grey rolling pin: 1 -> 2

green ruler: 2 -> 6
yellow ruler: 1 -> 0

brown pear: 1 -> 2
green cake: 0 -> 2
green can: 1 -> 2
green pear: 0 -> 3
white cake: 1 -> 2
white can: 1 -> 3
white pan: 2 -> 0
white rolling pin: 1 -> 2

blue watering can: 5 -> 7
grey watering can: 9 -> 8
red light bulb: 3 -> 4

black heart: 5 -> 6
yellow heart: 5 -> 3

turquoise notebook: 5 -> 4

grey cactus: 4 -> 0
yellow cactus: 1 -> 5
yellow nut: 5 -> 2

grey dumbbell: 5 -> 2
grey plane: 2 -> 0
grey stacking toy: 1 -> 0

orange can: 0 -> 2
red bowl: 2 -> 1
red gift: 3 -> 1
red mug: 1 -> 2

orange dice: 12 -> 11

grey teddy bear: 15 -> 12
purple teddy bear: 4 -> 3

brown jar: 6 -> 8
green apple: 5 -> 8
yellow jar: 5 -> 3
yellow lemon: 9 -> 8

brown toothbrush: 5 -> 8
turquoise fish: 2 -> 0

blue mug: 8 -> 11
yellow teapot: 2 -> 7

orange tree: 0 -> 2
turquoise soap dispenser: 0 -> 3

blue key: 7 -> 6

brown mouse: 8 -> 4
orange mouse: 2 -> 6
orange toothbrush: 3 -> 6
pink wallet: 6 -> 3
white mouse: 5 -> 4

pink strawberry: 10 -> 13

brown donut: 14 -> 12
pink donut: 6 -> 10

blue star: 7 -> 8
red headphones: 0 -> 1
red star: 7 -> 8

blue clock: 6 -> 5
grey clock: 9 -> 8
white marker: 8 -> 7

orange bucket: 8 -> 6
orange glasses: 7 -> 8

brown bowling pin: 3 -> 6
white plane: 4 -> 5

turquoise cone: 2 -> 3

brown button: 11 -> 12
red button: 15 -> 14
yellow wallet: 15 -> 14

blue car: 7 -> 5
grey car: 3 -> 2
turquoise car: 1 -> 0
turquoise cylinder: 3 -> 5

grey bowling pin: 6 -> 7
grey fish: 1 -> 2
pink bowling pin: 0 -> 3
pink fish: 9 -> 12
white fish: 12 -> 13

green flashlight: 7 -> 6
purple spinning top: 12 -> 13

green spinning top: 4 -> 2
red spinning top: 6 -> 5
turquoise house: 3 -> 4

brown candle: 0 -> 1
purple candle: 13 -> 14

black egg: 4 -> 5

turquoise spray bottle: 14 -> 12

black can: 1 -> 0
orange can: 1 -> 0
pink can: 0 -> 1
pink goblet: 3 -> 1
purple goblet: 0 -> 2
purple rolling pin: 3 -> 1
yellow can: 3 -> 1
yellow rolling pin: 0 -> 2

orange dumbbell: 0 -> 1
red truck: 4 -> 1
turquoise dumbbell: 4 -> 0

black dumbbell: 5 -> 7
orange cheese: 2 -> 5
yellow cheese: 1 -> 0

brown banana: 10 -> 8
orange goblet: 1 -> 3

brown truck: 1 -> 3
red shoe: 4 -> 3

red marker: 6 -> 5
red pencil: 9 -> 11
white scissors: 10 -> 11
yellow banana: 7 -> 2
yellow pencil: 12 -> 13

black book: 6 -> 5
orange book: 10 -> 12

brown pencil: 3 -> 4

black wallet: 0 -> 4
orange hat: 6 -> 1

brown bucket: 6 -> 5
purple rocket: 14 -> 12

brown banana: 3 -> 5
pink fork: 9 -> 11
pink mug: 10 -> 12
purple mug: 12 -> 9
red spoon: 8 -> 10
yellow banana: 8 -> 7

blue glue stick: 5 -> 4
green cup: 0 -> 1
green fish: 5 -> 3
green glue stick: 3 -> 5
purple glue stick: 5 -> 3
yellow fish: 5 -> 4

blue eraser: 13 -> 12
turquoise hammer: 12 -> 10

(EXERCISE AIM):
Scan the entries above and work out how many lines include the word "watering"; the reply is that number alone.

(PROBLEM SOLUTION):
2